### What is needed
The task calls for every line of the data to be repeated exactly.

(Object tracking records)
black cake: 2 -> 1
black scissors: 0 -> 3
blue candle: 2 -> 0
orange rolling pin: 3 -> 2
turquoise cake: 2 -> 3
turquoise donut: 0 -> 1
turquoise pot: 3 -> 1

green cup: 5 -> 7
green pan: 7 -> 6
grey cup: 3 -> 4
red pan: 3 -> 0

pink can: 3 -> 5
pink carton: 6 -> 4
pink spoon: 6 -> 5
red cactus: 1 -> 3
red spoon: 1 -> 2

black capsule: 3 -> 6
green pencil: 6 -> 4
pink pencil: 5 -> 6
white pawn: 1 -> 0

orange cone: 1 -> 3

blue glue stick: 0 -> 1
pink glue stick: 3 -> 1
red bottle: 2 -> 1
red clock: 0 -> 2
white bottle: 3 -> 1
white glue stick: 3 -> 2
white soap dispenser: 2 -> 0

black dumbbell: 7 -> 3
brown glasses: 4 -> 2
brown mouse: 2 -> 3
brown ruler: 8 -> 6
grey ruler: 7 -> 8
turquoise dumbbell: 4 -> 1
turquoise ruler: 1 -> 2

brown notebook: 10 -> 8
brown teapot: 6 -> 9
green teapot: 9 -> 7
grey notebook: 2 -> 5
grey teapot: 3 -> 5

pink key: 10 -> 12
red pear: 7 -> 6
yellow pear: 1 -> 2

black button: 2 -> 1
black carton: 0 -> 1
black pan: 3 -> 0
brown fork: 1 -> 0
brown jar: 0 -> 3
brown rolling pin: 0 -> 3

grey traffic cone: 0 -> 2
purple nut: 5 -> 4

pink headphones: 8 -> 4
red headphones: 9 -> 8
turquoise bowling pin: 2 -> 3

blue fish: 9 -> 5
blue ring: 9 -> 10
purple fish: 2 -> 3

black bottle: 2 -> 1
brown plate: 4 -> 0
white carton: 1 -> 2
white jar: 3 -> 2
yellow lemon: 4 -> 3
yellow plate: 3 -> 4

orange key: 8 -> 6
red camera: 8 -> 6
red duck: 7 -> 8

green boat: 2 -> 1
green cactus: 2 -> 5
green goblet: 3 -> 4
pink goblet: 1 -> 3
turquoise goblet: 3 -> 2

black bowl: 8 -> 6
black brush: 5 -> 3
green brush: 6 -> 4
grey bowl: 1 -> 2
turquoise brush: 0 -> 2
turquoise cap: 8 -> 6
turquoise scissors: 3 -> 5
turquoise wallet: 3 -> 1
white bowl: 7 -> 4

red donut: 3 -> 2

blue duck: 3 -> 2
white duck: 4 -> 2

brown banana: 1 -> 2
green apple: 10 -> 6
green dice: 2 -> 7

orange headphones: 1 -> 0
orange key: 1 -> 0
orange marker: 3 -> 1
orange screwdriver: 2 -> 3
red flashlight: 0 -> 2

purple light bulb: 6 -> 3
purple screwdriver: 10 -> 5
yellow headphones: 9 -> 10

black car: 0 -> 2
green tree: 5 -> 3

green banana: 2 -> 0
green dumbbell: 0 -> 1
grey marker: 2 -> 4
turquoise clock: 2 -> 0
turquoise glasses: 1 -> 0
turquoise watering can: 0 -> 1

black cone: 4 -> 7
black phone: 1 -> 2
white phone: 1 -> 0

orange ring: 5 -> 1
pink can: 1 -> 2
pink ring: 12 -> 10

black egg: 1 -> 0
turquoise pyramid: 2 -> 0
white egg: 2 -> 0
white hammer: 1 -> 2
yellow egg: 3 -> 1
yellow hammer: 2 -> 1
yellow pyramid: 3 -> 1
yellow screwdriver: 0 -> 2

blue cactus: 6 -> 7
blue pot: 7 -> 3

### Your response
black cake: 2 -> 1
black scissors: 0 -> 3
blue candle: 2 -> 0
orange rolling pin: 3 -> 2
turquoise cake: 2 -> 3
turquoise donut: 0 -> 1
turquoise pot: 3 -> 1

green cup: 5 -> 7
green pan: 7 -> 6
grey cup: 3 -> 4
red pan: 3 -> 0

pink can: 3 -> 5
pink carton: 6 -> 4
pink spoon: 6 -> 5
red cactus: 1 -> 3
red spoon: 1 -> 2

black capsule: 3 -> 6
green pencil: 6 -> 4
pink pencil: 5 -> 6
white pawn: 1 -> 0

orange cone: 1 -> 3

blue glue stick: 0 -> 1
pink glue stick: 3 -> 1
red bottle: 2 -> 1
red clock: 0 -> 2
white bottle: 3 -> 1
white glue stick: 3 -> 2
white soap dispenser: 2 -> 0

black dumbbell: 7 -> 3
brown glasses: 4 -> 2
brown mouse: 2 -> 3
brown ruler: 8 -> 6
grey ruler: 7 -> 8
turquoise dumbbell: 4 -> 1
turquoise ruler: 1 -> 2

brown notebook: 10 -> 8
brown teapot: 6 -> 9
green teapot: 9 -> 7
grey notebook: 2 -> 5
grey teapot: 3 -> 5

pink key: 10 -> 12
red pear: 7 -> 6
yellow pear: 1 -> 2

black button: 2 -> 1
black carton: 0 -> 1
black pan: 3 -> 0
brown fork: 1 -> 0
brown jar: 0 -> 3
brown rolling pin: 0 -> 3

grey traffic cone: 0 -> 2
purple nut: 5 -> 4

pink headphones: 8 -> 4
red headphones: 9 -> 8
turquoise bowling pin: 2 -> 3

blue fish: 9 -> 5
blue ring: 9 -> 10
purple fish: 2 -> 3

black bottle: 2 -> 1
brown plate: 4 -> 0
white carton: 1 -> 2
white jar: 3 -> 2
yellow lemon: 4 -> 3
yellow plate: 3 -> 4

orange key: 8 -> 6
red camera: 8 -> 6
red duck: 7 -> 8

green boat: 2 -> 1
green cactus: 2 -> 5
green goblet: 3 -> 4
pink goblet: 1 -> 3
turquoise goblet: 3 -> 2

black bowl: 8 -> 6
black brush: 5 -> 3
green brush: 6 -> 4
grey bowl: 1 -> 2
turquoise brush: 0 -> 2
turquoise cap: 8 -> 6
turquoise scissors: 3 -> 5
turquoise wallet: 3 -> 1
white bowl: 7 -> 4

red donut: 3 -> 2

blue duck: 3 -> 2
white duck: 4 -> 2

brown banana: 1 -> 2
green apple: 10 -> 6
green dice: 2 -> 7

orange headphones: 1 -> 0
orange key: 1 -> 0
orange marker: 3 -> 1
orange screwdriver: 2 -> 3
red flashlight: 0 -> 2

purple light bulb: 6 -> 3
purple screwdriver: 10 -> 5
yellow headphones: 9 -> 10

black car: 0 -> 2
green tree: 5 -> 3

green banana: 2 -> 0
green dumbbell: 0 -> 1
grey marker: 2 -> 4
turquoise clock: 2 -> 0
turquoise glasses: 1 -> 0
turquoise watering can: 0 -> 1

black cone: 4 -> 7
black phone: 1 -> 2
white phone: 1 -> 0

orange ring: 5 -> 1
pink can: 1 -> 2
pink ring: 12 -> 10

black egg: 1 -> 0
turquoise pyramid: 2 -> 0
white egg: 2 -> 0
white hammer: 1 -> 2
yellow egg: 3 -> 1
yellow hammer: 2 -> 1
yellow pyramid: 3 -> 1
yellow screwdriver: 0 -> 2

blue cactus: 6 -> 7
blue pot: 7 -> 3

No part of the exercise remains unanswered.